(Required work): Retyping the entries exactly is all that is required.

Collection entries
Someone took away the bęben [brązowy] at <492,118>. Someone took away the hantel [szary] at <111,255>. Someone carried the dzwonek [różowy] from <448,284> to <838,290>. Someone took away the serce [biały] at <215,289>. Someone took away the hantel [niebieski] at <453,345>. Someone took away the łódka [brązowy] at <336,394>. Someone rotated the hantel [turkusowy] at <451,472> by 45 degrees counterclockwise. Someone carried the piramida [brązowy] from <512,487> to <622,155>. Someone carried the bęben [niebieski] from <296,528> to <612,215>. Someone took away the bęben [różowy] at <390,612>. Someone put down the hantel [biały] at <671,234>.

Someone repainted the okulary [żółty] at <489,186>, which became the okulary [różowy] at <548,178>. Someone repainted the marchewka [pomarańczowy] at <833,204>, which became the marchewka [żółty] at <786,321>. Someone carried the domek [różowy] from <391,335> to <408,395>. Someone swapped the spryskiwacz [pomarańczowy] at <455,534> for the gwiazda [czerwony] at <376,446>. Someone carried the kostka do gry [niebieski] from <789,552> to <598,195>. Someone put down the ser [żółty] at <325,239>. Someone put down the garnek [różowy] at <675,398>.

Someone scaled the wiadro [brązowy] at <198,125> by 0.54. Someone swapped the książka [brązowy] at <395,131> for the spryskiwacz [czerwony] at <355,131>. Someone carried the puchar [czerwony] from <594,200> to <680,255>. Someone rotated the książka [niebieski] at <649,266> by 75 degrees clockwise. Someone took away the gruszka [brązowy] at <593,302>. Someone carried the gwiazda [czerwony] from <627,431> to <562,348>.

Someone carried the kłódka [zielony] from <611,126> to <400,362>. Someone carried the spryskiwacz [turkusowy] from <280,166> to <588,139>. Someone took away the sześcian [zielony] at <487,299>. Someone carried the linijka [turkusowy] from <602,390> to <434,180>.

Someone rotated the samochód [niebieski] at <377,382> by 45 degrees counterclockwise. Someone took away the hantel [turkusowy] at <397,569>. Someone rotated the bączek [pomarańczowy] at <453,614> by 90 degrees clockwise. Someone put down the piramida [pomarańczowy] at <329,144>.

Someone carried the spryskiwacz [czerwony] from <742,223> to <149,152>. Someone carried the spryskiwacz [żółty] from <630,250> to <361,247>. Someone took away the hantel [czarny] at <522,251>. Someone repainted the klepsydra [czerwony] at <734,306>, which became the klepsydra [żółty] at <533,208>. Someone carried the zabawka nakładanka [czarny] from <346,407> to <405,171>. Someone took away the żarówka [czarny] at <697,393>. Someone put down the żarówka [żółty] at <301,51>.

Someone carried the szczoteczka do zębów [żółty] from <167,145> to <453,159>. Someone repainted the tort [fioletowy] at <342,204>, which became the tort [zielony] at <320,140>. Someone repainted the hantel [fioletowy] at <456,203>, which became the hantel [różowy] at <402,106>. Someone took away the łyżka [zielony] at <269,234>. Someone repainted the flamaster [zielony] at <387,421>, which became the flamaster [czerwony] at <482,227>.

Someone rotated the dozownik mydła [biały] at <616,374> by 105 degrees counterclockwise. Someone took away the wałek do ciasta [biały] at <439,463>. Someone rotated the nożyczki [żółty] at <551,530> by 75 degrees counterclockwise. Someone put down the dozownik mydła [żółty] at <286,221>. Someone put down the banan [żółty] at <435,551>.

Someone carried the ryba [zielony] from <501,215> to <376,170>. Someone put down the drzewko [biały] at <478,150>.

(Response):
Someone took away the bęben [brązowy] at <492,118>. Someone took away the hantel [szary] at <111,255>. Someone carried the dzwonek [różowy] from <448,284> to <838,290>. Someone took away the serce [biały] at <215,289>. Someone took away the hantel [niebieski] at <453,345>. Someone took away the łódka [brązowy] at <336,394>. Someone rotated the hantel [turkusowy] at <451,472> by 45 degrees counterclockwise. Someone carried the piramida [brązowy] from <512,487> to <622,155>. Someone carried the bęben [niebieski] from <296,528> to <612,215>. Someone took away the bęben [różowy] at <390,612>. Someone put down the hantel [biały] at <671,234>.

Someone repainted the okulary [żółty] at <489,186>, which became the okulary [różowy] at <548,178>. Someone repainted the marchewka [pomarańczowy] at <833,204>, which became the marchewka [żółty] at <786,321>. Someone carried the domek [różowy] from <391,335> to <408,395>. Someone swapped the spryskiwacz [pomarańczowy] at <455,534> for the gwiazda [czerwony] at <376,446>. Someone carried the kostka do gry [niebieski] from <789,552> to <598,195>. Someone put down the ser [żółty] at <325,239>. Someone put down the garnek [różowy] at <675,398>.

Someone scaled the wiadro [brązowy] at <198,125> by 0.54. Someone swapped the książka [brązowy] at <395,131> for the spryskiwacz [czerwony] at <355,131>. Someone carried the puchar [czerwony] from <594,200> to <680,255>. Someone rotated the książka [niebieski] at <649,266> by 75 degrees clockwise. Someone took away the gruszka [brązowy] at <593,302>. Someone carried the gwiazda [czerwony] from <627,431> to <562,348>.

Someone carried the kłódka [zielony] from <611,126> to <400,362>. Someone carried the spryskiwacz [turkusowy] from <280,166> to <588,139>. Someone took away the sześcian [zielony] at <487,299>. Someone carried the linijka [turkusowy] from <602,390> to <434,180>.

Someone rotated the samochód [niebieski] at <377,382> by 45 degrees counterclockwise. Someone took away the hantel [turkusowy] at <397,569>. Someone rotated the bączek [pomarańczowy] at <453,614> by 90 degrees clockwise. Someone put down the piramida [pomarańczowy] at <329,144>.

Someone carried the spryskiwacz [czerwony] from <742,223> to <149,152>. Someone carried the spryskiwacz [żółty] from <630,250> to <361,247>. Someone took away the hantel [czarny] at <522,251>. Someone repainted the klepsydra [czerwony] at <734,306>, which became the klepsydra [żółty] at <533,208>. Someone carried the zabawka nakładanka [czarny] from <346,407> to <405,171>. Someone took away the żarówka [czarny] at <697,393>. Someone put down the żarówka [żółty] at <301,51>.

Someone carried the szczoteczka do zębów [żółty] from <167,145> to <453,159>. Someone repainted the tort [fioletowy] at <342,204>, which became the tort [zielony] at <320,140>. Someone repainted the hantel [fioletowy] at <456,203>, which became the hantel [różowy] at <402,106>. Someone took away the łyżka [zielony] at <269,234>. Someone repainted the flamaster [zielony] at <387,421>, which became the flamaster [czerwony] at <482,227>.

Someone rotated the dozownik mydła [biały] at <616,374> by 105 degrees counterclockwise. Someone took away the wałek do ciasta [biały] at <439,463>. Someone rotated the nożyczki [żółty] at <551,530> by 75 degrees counterclockwise. Someone put down the dozownik mydła [żółty] at <286,221>. Someone put down the banan [żółty] at <435,551>.

Someone carried the ryba [zielony] from <501,215> to <376,170>. Someone put down the drzewko [biały] at <478,150>.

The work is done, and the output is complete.